_Supplied records:_

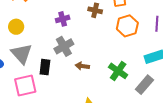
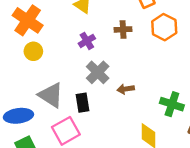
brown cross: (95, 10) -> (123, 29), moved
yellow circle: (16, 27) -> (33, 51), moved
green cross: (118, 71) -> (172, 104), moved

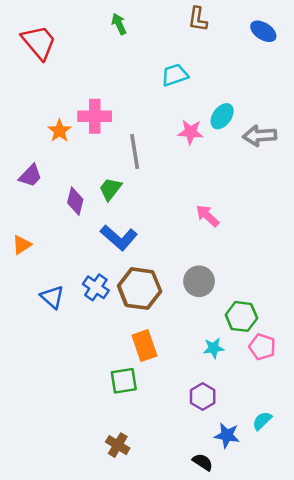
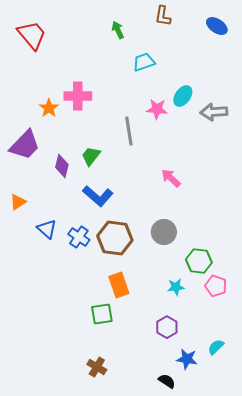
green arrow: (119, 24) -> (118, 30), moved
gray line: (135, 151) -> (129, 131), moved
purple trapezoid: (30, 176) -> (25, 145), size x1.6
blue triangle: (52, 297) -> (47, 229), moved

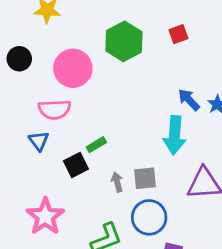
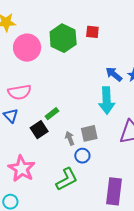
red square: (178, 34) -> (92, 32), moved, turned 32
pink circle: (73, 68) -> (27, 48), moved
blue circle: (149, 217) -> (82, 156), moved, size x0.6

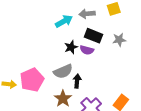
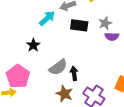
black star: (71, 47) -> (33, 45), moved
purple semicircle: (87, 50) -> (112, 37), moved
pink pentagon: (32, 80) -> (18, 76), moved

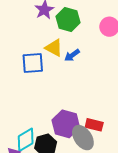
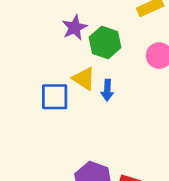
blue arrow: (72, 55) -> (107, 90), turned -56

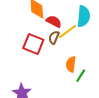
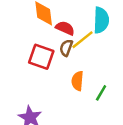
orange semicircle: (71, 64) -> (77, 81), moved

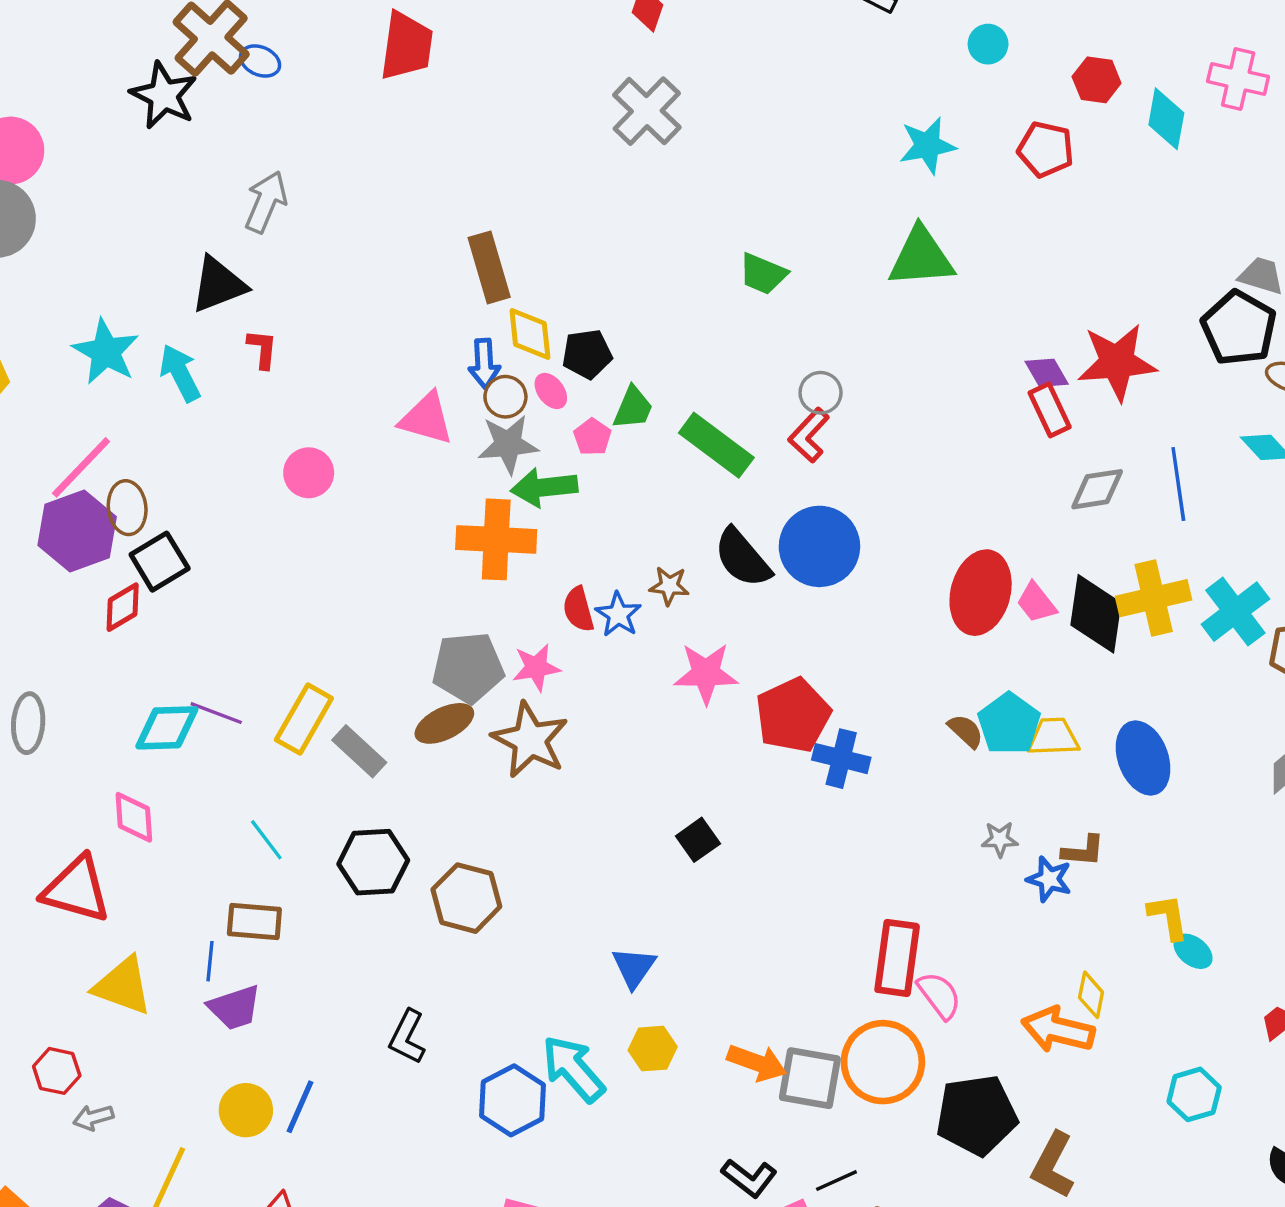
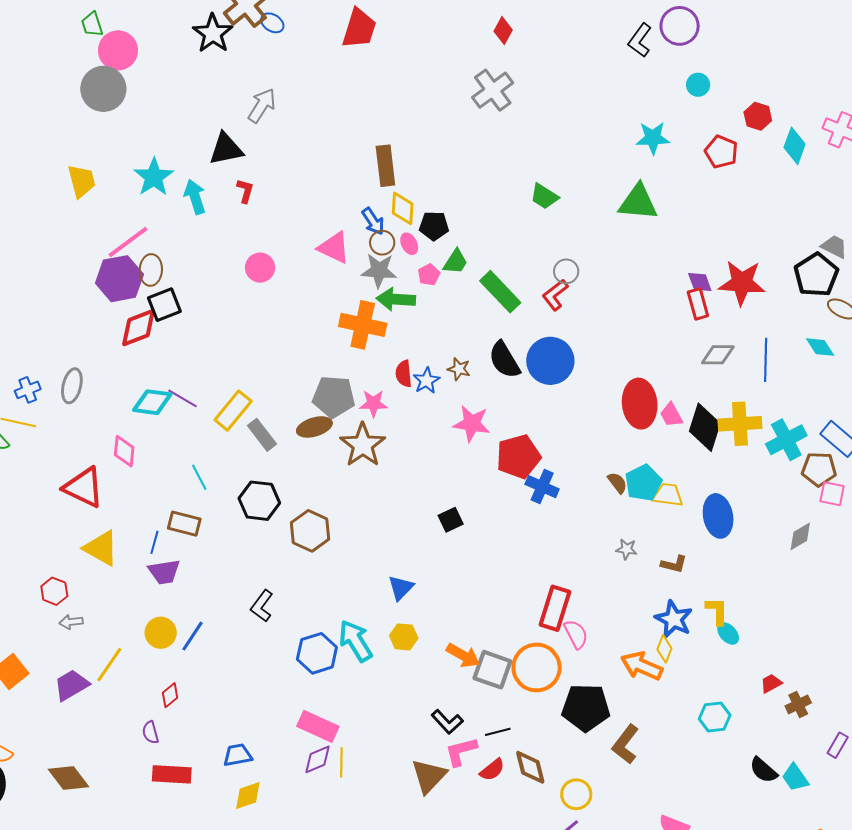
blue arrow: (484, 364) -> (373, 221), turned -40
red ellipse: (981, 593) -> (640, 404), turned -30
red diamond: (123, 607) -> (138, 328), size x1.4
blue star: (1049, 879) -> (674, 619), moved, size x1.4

_Assignment:_ Reproduce, exactly and without pictures, the lines above from the one containing "blue triangle: (52, 297) -> (47, 229), moved" through the last line of the material, both ends included, and nothing more.

_Solution for this exercise:_
blue triangle: (52, 297) -> (47, 229), moved

red square: (178, 34) -> (92, 32), moved, turned 32
pink circle: (73, 68) -> (27, 48), moved
blue circle: (149, 217) -> (82, 156), moved, size x0.6

black star: (71, 47) -> (33, 45), moved
purple semicircle: (87, 50) -> (112, 37), moved
pink pentagon: (32, 80) -> (18, 76), moved

blue arrow: (72, 55) -> (107, 90), turned -56

orange semicircle: (71, 64) -> (77, 81), moved

blue arrow: (484, 364) -> (373, 221), turned -40
red ellipse: (981, 593) -> (640, 404), turned -30
red diamond: (123, 607) -> (138, 328), size x1.4
blue star: (1049, 879) -> (674, 619), moved, size x1.4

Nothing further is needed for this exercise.